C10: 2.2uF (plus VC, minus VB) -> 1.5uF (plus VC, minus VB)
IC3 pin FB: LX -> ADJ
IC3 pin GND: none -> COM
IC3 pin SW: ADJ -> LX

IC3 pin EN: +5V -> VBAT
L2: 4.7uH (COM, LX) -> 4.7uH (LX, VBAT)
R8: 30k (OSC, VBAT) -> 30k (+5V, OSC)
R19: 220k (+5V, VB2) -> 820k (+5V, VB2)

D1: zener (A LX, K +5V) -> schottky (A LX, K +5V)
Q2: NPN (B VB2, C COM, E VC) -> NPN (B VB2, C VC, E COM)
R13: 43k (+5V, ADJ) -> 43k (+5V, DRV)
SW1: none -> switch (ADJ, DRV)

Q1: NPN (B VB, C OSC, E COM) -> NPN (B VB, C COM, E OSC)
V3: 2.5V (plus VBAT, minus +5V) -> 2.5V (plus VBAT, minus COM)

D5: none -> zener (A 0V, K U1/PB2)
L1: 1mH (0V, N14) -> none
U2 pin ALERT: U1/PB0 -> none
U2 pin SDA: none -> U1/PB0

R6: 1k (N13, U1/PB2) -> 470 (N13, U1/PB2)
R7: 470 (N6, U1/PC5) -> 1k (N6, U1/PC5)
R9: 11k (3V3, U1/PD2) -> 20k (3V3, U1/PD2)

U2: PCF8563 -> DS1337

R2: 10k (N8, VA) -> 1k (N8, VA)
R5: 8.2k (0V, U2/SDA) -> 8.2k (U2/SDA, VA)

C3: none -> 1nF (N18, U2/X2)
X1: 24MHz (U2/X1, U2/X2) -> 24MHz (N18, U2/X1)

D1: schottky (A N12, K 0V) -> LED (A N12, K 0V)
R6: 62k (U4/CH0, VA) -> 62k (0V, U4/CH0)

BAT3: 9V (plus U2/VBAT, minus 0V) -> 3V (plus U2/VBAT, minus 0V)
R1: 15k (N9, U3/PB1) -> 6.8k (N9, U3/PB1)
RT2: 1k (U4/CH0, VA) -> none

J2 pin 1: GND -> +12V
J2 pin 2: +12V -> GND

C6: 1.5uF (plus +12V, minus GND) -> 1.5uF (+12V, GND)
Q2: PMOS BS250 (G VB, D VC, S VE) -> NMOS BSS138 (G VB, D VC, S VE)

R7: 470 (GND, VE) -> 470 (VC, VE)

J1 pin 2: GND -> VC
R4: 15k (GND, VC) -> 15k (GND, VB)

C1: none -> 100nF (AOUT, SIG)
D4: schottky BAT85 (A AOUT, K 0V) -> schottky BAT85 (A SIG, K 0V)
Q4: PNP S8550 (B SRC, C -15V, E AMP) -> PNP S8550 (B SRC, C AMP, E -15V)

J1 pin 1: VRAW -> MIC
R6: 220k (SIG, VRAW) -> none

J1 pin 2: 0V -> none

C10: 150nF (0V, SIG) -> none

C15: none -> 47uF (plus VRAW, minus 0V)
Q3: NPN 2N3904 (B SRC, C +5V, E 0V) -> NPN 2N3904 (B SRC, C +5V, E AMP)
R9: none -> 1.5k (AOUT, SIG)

════════════════════

Exercise brief - All the entries are to be reproduced verbatim.

Output of the task -
C10: 2.2uF (plus VC, minus VB) -> 1.5uF (plus VC, minus VB)
IC3 pin FB: LX -> ADJ
IC3 pin GND: none -> COM
IC3 pin SW: ADJ -> LX

IC3 pin EN: +5V -> VBAT
L2: 4.7uH (COM, LX) -> 4.7uH (LX, VBAT)
R8: 30k (OSC, VBAT) -> 30k (+5V, OSC)
R19: 220k (+5V, VB2) -> 820k (+5V, VB2)

D1: zener (A LX, K +5V) -> schottky (A LX, K +5V)
Q2: NPN (B VB2, C COM, E VC) -> NPN (B VB2, C VC, E COM)
R13: 43k (+5V, ADJ) -> 43k (+5V, DRV)
SW1: none -> switch (ADJ, DRV)

Q1: NPN (B VB, C OSC, E COM) -> NPN (B VB, C COM, E OSC)
V3: 2.5V (plus VBAT, minus +5V) -> 2.5V (plus VBAT, minus COM)

D5: none -> zener (A 0V, K U1/PB2)
L1: 1mH (0V, N14) -> none
U2 pin ALERT: U1/PB0 -> none
U2 pin SDA: none -> U1/PB0

R6: 1k (N13, U1/PB2) -> 470 (N13, U1/PB2)
R7: 470 (N6, U1/PC5) -> 1k (N6, U1/PC5)
R9: 11k (3V3, U1/PD2) -> 20k (3V3, U1/PD2)

U2: PCF8563 -> DS1337

R2: 10k (N8, VA) -> 1k (N8, VA)
R5: 8.2k (0V, U2/SDA) -> 8.2k (U2/SDA, VA)

C3: none -> 1nF (N18, U2/X2)
X1: 24MHz (U2/X1, U2/X2) -> 24MHz (N18, U2/X1)

D1: schottky (A N12, K 0V) -> LED (A N12, K 0V)
R6: 62k (U4/CH0, VA) -> 62k (0V, U4/CH0)

BAT3: 9V (plus U2/VBAT, minus 0V) -> 3V (plus U2/VBAT, minus 0V)
R1: 15k (N9, U3/PB1) -> 6.8k (N9, U3/PB1)
RT2: 1k (U4/CH0, VA) -> none

J2 pin 1: GND -> +12V
J2 pin 2: +12V -> GND

C6: 1.5uF (plus +12V, minus GND) -> 1.5uF (+12V, GND)
Q2: PMOS BS250 (G VB, D VC, S VE) -> NMOS BSS138 (G VB, D VC, S VE)

R7: 470 (GND, VE) -> 470 (VC, VE)

J1 pin 2: GND -> VC
R4: 15k (GND, VC) -> 15k (GND, VB)

C1: none -> 100nF (AOUT, SIG)
D4: schottky BAT85 (A AOUT, K 0V) -> schottky BAT85 (A SIG, K 0V)
Q4: PNP S8550 (B SRC, C -15V, E AMP) -> PNP S8550 (B SRC, C AMP, E -15V)

J1 pin 1: VRAW -> MIC
R6: 220k (SIG, VRAW) -> none

J1 pin 2: 0V -> none

C10: 150nF (0V, SIG) -> none

C15: none -> 47uF (plus VRAW, minus 0V)
Q3: NPN 2N3904 (B SRC, C +5V, E 0V) -> NPN 2N3904 (B SRC, C +5V, E AMP)
R9: none -> 1.5k (AOUT, SIG)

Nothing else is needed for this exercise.